## Activity
Leaving out the images, reproduce every line of the data that follows exactly.

BEGIN The records

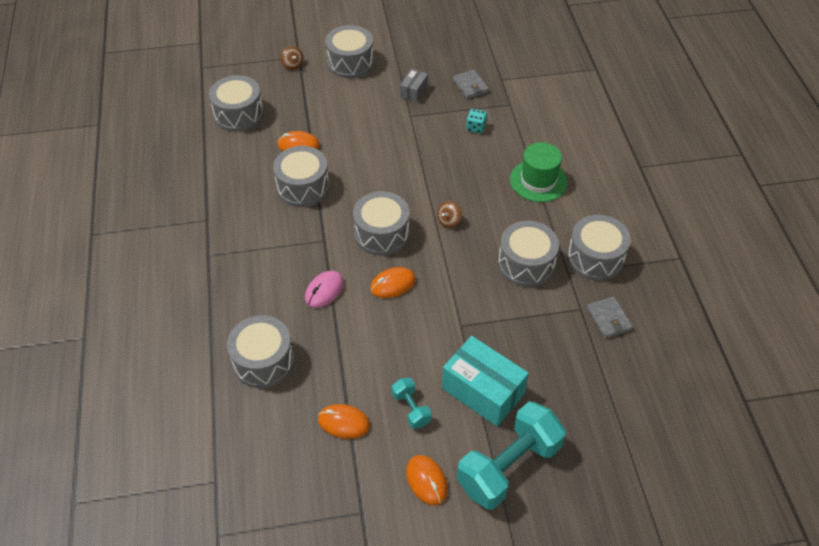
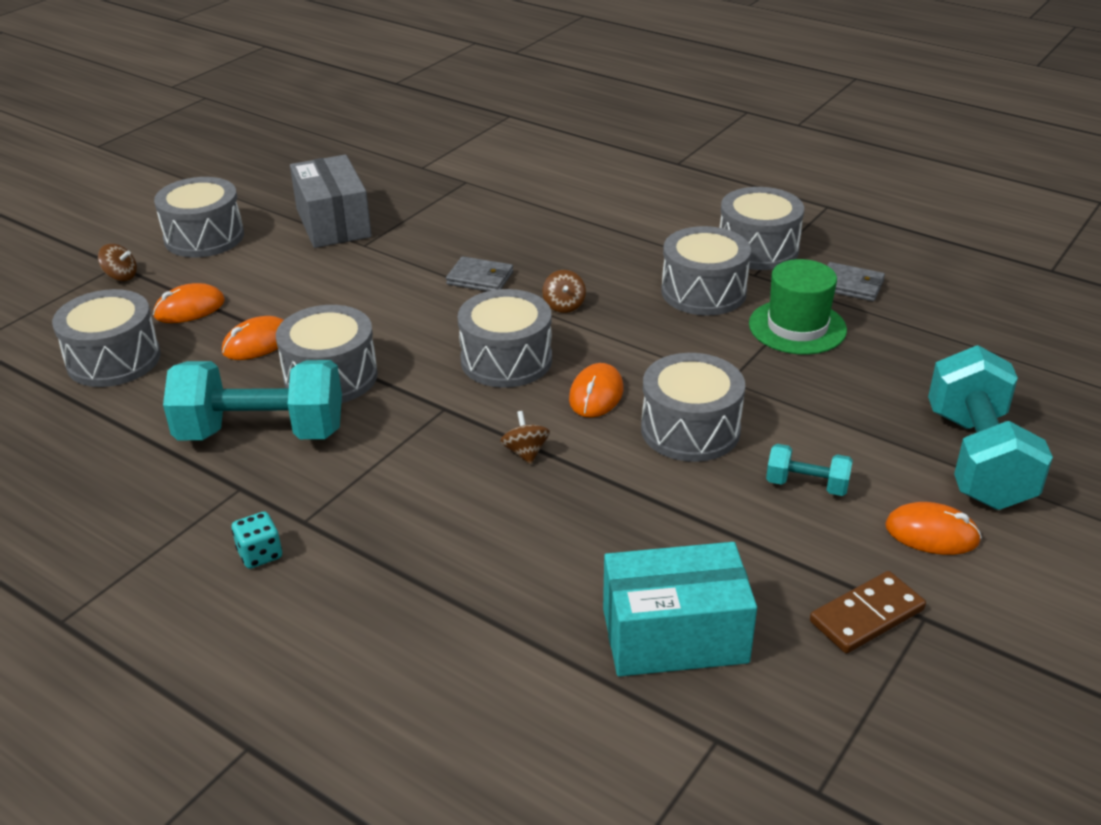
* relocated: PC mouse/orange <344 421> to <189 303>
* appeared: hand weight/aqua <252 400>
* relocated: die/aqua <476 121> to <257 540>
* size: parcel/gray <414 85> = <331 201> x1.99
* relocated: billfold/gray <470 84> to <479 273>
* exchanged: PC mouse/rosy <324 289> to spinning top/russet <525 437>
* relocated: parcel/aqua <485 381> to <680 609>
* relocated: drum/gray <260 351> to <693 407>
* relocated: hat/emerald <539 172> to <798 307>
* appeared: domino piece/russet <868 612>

END The records

## Exercise answer
* relocated: PC mouse/orange <344 421> to <189 303>
* appeared: hand weight/aqua <252 400>
* relocated: die/aqua <476 121> to <257 540>
* size: parcel/gray <414 85> = <331 201> x1.99
* relocated: billfold/gray <470 84> to <479 273>
* exchanged: PC mouse/rosy <324 289> to spinning top/russet <525 437>
* relocated: parcel/aqua <485 381> to <680 609>
* relocated: drum/gray <260 351> to <693 407>
* relocated: hat/emerald <539 172> to <798 307>
* appeared: domino piece/russet <868 612>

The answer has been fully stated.